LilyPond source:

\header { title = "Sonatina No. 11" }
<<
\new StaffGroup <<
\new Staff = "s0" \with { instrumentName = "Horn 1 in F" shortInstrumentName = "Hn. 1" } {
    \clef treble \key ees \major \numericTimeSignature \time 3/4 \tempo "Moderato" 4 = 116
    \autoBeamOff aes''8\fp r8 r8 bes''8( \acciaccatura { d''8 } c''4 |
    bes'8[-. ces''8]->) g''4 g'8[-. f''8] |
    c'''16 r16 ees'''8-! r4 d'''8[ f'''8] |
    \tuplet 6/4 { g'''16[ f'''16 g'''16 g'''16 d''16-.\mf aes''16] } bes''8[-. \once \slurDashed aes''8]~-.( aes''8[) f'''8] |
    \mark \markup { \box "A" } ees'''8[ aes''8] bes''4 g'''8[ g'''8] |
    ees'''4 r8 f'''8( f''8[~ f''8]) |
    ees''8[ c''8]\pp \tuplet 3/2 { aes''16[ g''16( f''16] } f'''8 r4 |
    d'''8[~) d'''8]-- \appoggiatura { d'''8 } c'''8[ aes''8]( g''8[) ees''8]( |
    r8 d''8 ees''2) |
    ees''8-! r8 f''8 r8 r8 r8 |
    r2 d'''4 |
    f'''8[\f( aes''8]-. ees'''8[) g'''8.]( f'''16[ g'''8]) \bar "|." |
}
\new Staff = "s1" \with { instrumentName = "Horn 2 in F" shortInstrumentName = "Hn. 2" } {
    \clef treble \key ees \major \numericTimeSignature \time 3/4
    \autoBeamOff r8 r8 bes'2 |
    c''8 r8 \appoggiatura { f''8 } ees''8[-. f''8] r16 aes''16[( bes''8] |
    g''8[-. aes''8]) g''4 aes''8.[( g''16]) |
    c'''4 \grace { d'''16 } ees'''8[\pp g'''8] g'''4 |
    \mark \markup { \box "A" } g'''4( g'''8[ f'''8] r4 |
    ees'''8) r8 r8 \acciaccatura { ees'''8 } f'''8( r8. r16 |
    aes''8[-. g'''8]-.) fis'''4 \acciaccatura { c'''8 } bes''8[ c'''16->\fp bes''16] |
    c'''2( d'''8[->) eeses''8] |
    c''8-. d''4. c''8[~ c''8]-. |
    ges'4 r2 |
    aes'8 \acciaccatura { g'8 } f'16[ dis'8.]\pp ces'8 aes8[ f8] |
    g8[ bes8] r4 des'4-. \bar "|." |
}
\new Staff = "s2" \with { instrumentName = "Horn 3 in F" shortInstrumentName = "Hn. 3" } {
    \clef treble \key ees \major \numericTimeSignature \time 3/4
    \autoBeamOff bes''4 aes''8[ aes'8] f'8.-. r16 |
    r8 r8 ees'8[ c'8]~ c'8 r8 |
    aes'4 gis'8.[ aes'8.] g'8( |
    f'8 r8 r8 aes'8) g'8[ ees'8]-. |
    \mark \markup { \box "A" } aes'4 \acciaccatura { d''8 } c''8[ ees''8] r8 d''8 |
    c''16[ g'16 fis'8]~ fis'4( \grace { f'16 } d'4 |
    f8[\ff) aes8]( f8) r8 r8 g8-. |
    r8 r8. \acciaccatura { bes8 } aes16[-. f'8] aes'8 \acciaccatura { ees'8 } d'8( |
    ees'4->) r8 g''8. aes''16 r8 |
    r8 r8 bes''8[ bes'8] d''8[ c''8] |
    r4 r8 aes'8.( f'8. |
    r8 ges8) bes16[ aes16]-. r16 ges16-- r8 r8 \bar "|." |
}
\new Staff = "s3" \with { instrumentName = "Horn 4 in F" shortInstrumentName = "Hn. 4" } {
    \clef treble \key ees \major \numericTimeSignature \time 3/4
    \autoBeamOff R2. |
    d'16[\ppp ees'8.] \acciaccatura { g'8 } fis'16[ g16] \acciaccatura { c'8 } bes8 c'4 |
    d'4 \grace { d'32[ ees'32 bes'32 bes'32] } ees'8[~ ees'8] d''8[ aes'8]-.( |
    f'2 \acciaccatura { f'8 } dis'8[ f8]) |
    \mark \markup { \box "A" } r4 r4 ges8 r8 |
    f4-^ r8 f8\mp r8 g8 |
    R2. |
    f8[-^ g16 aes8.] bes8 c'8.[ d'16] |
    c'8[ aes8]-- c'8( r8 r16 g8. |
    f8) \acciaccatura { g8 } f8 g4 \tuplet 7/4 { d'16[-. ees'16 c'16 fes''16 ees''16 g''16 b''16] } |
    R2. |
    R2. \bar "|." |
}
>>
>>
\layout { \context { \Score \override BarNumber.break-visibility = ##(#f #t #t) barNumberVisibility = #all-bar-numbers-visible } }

* **Directions**: Find every line in the items above that contains the string "Horn", matching case exactly, and copy each of those lines.

* **Answer below**:
\new Staff = "s0" \with { instrumentName = "Horn 1 in F" shortInstrumentName = "Hn. 1" } {
\new Staff = "s1" \with { instrumentName = "Horn 2 in F" shortInstrumentName = "Hn. 2" } {
\new Staff = "s2" \with { instrumentName = "Horn 3 in F" shortInstrumentName = "Hn. 3" } {
\new Staff = "s3" \with { instrumentName = "Horn 4 in F" shortInstrumentName = "Hn. 4" } {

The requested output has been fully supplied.